▶ _DIRECTIONS_:
Lines from the top of the entries through the line that has "(554, 308) = (608, 231): none" must be duplicated exactly, and no others.

▶ _RECORDS PROVIDED_:
◇ ◇ ◇ ◇ ◇

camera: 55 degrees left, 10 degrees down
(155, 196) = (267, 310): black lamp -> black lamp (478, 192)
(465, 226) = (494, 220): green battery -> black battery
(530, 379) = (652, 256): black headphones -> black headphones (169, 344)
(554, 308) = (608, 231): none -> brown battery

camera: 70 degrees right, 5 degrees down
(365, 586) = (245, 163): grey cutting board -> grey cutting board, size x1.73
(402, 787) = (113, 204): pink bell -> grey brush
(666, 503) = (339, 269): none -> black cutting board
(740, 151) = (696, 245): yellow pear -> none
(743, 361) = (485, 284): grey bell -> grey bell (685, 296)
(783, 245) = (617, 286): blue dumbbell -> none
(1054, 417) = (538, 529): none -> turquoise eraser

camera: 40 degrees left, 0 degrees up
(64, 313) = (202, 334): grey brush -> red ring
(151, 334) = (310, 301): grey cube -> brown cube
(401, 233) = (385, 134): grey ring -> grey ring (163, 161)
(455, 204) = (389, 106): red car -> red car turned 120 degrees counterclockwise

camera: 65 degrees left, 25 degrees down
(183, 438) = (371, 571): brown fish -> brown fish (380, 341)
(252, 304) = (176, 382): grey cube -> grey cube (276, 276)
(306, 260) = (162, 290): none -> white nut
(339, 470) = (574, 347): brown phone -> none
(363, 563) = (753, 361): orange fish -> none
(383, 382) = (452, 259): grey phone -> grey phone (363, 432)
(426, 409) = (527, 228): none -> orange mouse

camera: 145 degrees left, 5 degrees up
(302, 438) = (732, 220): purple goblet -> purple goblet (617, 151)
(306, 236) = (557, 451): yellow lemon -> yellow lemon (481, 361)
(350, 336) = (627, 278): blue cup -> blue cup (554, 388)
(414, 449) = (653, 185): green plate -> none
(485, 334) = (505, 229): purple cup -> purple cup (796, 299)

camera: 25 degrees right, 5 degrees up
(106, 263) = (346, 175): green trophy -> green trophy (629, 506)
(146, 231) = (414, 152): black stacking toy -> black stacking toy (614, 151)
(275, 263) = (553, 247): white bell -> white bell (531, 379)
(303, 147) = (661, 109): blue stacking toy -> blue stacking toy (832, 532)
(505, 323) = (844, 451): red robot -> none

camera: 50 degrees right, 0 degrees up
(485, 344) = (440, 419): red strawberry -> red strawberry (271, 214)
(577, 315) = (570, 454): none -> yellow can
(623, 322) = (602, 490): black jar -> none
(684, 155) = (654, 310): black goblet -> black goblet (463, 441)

◇ ◇ ◇ ◇ ◇

▶ _EXERCISE OUTPUT_:
camera: 55 degrees left, 10 degrees down
(155, 196) = (267, 310): black lamp -> black lamp (478, 192)
(465, 226) = (494, 220): green battery -> black battery
(530, 379) = (652, 256): black headphones -> black headphones (169, 344)
(554, 308) = (608, 231): none -> brown battery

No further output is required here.